**DATASET EXCERPT**
================

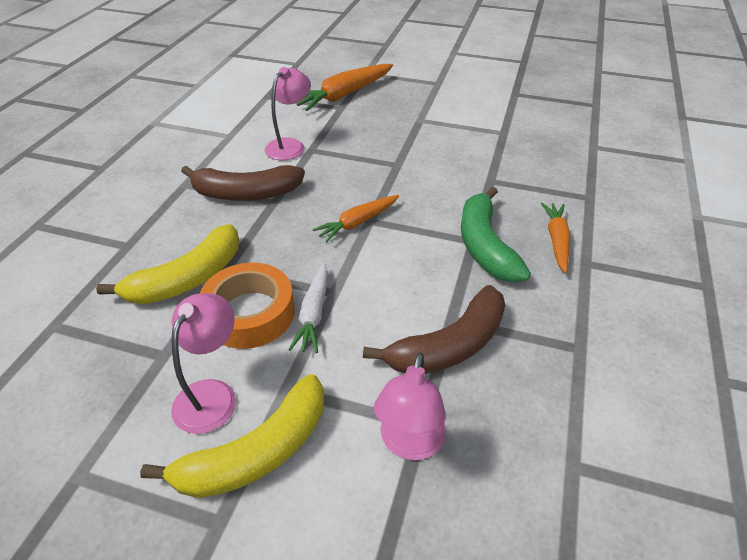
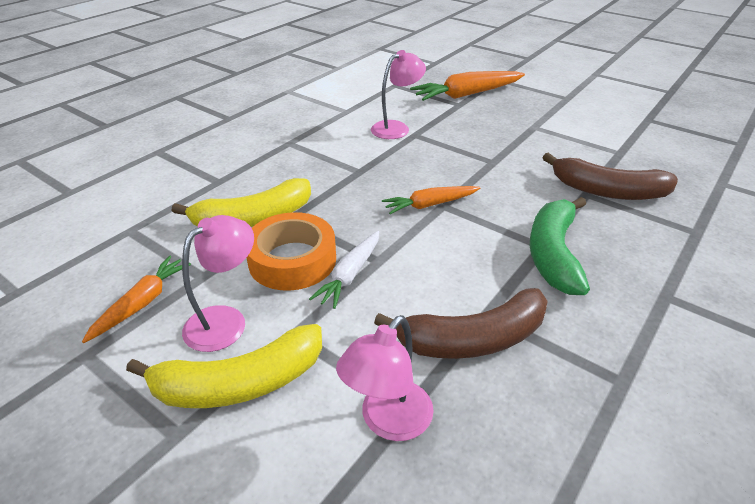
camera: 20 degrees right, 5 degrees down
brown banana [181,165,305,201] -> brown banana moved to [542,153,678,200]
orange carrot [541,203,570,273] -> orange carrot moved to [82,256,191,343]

================

**TRY IT**
Take every line of the material and copy it exactly, leaving out the pictures.

**RESPONSE TO THE EXERCISE**
camera: 20 degrees right, 5 degrees down
brown banana [181,165,305,201] -> brown banana moved to [542,153,678,200]
orange carrot [541,203,570,273] -> orange carrot moved to [82,256,191,343]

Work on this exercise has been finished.